## What this task involves
Report back every line in the data that includes the string "azul".

## Data provided
○ ○ ○ ○

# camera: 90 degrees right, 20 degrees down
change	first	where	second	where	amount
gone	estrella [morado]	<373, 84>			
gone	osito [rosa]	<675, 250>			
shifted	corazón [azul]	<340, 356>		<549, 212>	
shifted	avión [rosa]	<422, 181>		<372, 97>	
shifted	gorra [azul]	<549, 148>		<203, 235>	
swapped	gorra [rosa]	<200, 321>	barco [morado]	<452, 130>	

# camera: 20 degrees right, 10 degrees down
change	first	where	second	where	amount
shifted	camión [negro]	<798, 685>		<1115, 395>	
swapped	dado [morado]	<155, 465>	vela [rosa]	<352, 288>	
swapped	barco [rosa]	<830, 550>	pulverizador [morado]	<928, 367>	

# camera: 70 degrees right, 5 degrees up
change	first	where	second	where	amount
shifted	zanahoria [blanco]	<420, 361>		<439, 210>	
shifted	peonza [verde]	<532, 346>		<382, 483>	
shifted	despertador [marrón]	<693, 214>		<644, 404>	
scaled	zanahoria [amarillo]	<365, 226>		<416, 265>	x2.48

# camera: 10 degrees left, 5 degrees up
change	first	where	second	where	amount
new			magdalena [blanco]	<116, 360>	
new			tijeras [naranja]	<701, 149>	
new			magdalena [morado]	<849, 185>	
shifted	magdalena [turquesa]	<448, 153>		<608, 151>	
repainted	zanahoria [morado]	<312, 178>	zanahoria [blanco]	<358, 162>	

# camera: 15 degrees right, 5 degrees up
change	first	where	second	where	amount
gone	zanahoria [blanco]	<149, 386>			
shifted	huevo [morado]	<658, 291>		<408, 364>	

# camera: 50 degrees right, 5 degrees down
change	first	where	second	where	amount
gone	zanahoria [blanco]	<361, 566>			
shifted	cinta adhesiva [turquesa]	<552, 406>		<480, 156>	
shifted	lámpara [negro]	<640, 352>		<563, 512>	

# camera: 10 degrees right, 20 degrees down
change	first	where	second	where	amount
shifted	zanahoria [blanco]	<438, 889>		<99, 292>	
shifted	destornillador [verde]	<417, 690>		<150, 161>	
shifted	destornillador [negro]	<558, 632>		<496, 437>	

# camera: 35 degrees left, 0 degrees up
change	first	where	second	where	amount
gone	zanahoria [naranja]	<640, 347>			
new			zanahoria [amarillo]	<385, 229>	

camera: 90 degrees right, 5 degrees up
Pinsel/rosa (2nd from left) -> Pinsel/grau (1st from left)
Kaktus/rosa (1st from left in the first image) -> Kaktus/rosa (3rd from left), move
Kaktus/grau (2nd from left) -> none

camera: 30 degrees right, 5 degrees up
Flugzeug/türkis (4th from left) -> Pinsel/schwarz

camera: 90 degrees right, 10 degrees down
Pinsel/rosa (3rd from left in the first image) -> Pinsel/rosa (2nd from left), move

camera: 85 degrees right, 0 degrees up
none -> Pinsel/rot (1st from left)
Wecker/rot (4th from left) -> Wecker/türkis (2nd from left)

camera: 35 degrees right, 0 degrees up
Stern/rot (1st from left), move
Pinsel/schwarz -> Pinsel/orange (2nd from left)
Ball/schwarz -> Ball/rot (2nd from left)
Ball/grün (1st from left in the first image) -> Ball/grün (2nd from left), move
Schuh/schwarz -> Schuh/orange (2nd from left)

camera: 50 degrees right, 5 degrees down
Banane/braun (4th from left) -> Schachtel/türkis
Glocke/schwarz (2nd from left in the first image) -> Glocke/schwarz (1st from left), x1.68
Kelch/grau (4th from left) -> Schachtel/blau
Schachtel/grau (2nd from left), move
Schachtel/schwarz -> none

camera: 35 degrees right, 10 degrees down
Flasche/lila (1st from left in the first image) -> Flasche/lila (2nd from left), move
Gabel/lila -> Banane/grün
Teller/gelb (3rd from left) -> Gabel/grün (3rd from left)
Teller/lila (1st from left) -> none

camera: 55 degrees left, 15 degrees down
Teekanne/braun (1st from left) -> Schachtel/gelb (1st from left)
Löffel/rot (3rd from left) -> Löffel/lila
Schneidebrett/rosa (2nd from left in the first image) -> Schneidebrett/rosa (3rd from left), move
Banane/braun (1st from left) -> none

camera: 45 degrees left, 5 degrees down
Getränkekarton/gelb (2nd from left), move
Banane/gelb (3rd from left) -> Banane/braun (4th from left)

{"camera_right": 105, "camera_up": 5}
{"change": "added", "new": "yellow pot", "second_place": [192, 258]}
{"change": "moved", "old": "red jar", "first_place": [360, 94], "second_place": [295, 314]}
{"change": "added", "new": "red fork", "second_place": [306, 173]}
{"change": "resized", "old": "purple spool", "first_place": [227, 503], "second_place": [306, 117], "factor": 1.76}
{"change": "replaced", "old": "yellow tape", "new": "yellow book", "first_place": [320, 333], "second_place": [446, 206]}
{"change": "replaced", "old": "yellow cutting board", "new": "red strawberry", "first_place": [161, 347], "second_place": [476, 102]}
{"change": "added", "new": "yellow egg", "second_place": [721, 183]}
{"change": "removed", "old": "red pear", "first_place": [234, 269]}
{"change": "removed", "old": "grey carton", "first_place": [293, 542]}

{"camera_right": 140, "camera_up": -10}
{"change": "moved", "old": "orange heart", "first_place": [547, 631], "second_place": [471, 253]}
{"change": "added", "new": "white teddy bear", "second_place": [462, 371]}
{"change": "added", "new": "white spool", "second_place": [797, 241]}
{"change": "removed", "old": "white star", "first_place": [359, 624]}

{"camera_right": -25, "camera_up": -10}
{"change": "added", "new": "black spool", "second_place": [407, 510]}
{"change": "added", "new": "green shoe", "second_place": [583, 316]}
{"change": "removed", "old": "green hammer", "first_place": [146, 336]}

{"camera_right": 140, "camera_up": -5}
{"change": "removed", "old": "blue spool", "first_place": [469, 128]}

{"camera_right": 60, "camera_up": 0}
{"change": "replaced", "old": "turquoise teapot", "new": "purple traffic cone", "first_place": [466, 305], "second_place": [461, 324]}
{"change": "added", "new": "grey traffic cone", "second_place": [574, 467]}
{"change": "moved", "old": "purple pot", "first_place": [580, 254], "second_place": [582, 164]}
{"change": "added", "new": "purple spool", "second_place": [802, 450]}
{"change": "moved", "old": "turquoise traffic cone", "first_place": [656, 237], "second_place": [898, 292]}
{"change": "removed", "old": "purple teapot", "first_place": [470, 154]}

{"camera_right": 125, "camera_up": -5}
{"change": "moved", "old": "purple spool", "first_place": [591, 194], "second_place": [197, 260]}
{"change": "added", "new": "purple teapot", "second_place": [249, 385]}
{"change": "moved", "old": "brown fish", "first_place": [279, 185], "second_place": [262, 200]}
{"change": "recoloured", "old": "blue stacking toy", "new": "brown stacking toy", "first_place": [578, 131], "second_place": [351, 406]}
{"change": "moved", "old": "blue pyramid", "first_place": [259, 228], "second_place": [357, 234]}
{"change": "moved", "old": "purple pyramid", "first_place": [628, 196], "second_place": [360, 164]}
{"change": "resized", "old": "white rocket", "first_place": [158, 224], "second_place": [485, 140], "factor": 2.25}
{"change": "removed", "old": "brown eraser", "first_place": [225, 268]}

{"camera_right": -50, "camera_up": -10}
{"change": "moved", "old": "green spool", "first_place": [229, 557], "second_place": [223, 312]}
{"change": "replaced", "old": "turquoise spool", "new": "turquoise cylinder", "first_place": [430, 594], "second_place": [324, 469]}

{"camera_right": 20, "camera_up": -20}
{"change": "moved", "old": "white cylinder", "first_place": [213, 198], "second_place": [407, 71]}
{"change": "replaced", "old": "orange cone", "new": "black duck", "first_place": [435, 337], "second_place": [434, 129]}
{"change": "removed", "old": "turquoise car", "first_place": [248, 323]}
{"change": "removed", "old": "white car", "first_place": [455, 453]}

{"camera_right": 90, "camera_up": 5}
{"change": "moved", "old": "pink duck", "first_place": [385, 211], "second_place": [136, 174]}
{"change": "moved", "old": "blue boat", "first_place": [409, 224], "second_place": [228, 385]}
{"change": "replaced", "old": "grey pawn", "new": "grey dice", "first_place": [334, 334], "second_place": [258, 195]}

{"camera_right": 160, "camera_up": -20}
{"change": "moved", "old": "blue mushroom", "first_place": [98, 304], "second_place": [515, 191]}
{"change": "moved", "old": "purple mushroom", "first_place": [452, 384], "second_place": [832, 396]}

○ ○ ○ ○

## Exercise response
shifted	corazón [azul]	<340, 356>		<549, 212>	
shifted	gorra [azul]	<549, 148>		<203, 235>	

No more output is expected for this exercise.